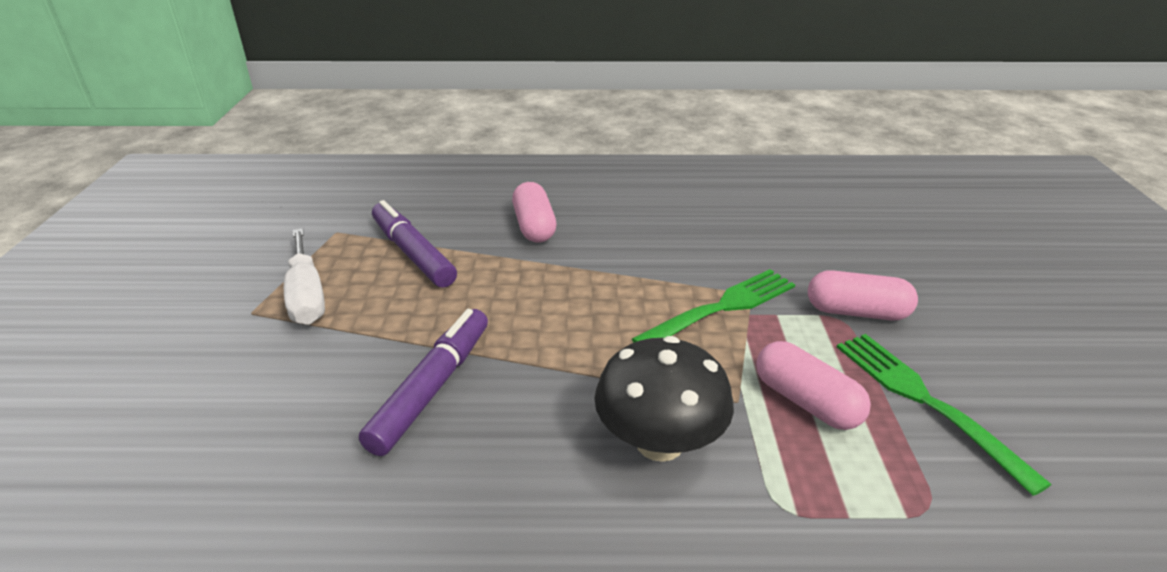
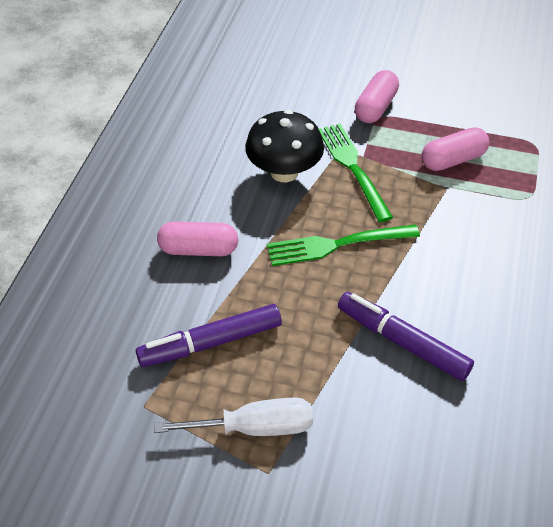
camera: 75 degrees left, 15 degrees up
(659, 442) = (475, 233): black mushroom -> black mushroom (284, 172)
(926, 402) = (462, 113): green fork -> green fork (338, 244)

§ **YOUR TASK**:
Could you copy the listing above exactly, without its pictures?

§ **SOLVED EXERCISE**:
camera: 75 degrees left, 15 degrees up
(659, 442) = (475, 233): black mushroom -> black mushroom (284, 172)
(926, 402) = (462, 113): green fork -> green fork (338, 244)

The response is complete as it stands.